Could each entry below be written out exactly, with every picture dropped?

(Beginning of SUPPLIED MATERIAL)

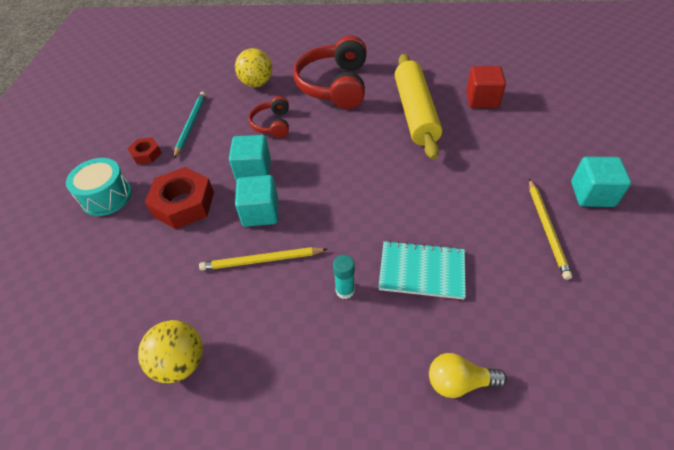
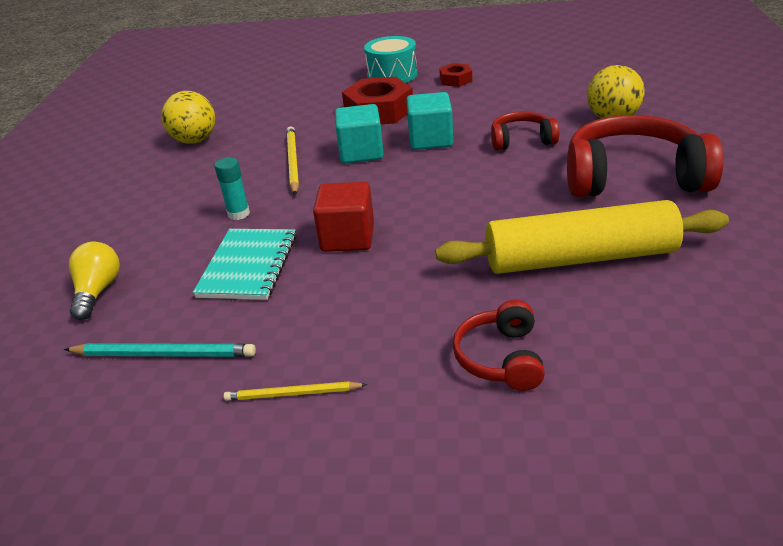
camera: 90 degrees right, 15 degrees down
(191, 124) = (511, 93): turquoise pencil -> turquoise pencil (164, 354)
(482, 99) = (648, 342): red cube -> red cube (347, 238)
(501, 146) = (500, 358): none -> red headphones
(547, 229) = (292, 394): yellow pencil -> yellow pencil, size x0.66
(592, 194) = (366, 474): turquoise cube -> none

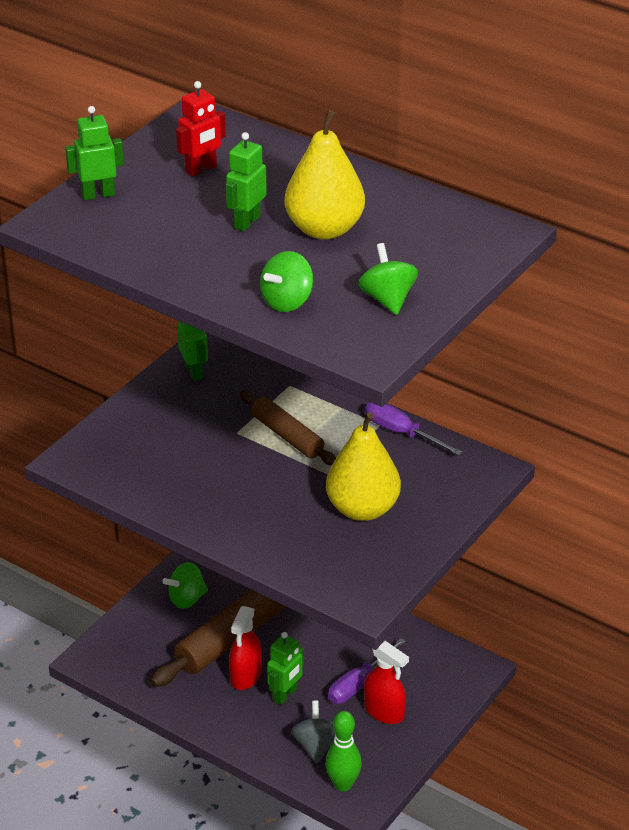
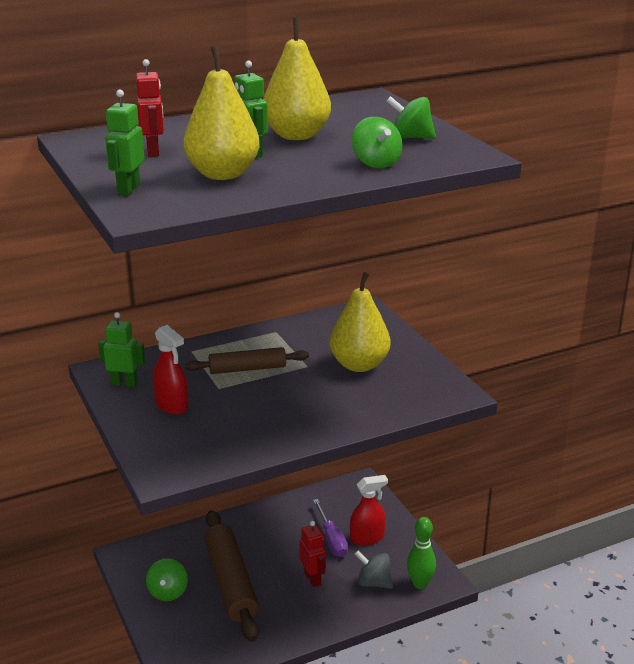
camera: 60 degrees left, 10 degrees down
(177, 227) = (223, 174): none -> yellow pear
(246, 676) = (276, 591): red spray bottle -> red spray bottle (171, 405)
(285, 695) = (313, 578): green robot -> red robot
(401, 433) = (294, 327): purple screwdriver -> none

(End of SUPPLIED MATERIAL)

# ANSWER SECTION
camera: 90 degrees right, 15 degrees down
(191, 124) = (511, 93): turquoise pencil -> turquoise pencil (164, 354)
(482, 99) = (648, 342): red cube -> red cube (347, 238)
(501, 146) = (500, 358): none -> red headphones
(547, 229) = (292, 394): yellow pencil -> yellow pencil, size x0.66
(592, 194) = (366, 474): turquoise cube -> none

camera: 60 degrees left, 10 degrees down
(177, 227) = (223, 174): none -> yellow pear
(246, 676) = (276, 591): red spray bottle -> red spray bottle (171, 405)
(285, 695) = (313, 578): green robot -> red robot
(401, 433) = (294, 327): purple screwdriver -> none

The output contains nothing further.